■ Problem statement ■
Print, exactly as they appear in the listing below, the lines from the line with "camera: 20 degrees right, 15 degrees up" to the line with "(524, 182) = (286, 263): pink", with both end lines kept.

■ Given data ■

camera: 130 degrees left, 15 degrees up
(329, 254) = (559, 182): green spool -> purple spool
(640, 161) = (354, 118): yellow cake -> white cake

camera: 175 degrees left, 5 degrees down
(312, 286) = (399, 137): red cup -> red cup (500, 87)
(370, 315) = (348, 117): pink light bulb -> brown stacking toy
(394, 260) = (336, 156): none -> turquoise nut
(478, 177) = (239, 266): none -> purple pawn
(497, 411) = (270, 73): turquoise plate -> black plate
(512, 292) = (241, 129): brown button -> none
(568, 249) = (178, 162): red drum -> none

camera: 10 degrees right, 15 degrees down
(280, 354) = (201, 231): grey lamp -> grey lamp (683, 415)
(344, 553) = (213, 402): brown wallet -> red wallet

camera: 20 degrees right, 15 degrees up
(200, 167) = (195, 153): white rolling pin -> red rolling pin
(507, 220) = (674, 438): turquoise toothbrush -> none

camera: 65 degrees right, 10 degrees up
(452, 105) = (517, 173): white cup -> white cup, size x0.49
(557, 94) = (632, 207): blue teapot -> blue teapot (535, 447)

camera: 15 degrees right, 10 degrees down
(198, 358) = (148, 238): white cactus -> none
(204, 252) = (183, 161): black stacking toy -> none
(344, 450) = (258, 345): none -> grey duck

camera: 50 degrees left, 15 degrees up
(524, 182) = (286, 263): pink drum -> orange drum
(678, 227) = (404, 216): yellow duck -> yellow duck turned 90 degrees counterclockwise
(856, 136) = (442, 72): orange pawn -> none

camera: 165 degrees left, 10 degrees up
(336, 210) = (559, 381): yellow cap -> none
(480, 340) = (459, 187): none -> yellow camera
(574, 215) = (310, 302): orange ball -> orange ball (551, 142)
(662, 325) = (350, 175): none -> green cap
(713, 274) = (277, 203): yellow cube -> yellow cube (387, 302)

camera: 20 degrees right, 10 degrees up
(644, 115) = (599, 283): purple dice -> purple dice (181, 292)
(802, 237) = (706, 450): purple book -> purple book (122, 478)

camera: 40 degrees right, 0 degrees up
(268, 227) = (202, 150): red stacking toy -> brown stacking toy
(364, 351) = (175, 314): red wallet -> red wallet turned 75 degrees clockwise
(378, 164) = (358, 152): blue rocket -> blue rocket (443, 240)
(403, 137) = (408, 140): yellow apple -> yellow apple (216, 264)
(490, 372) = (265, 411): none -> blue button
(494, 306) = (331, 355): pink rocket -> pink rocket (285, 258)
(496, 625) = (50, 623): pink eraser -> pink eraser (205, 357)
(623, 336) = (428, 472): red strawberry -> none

■ Completed exercise ■
camera: 20 degrees right, 15 degrees up
(200, 167) = (195, 153): white rolling pin -> red rolling pin
(507, 220) = (674, 438): turquoise toothbrush -> none

camera: 65 degrees right, 10 degrees up
(452, 105) = (517, 173): white cup -> white cup, size x0.49
(557, 94) = (632, 207): blue teapot -> blue teapot (535, 447)

camera: 15 degrees right, 10 degrees down
(198, 358) = (148, 238): white cactus -> none
(204, 252) = (183, 161): black stacking toy -> none
(344, 450) = (258, 345): none -> grey duck

camera: 50 degrees left, 15 degrees up
(524, 182) = (286, 263): pink drum -> orange drum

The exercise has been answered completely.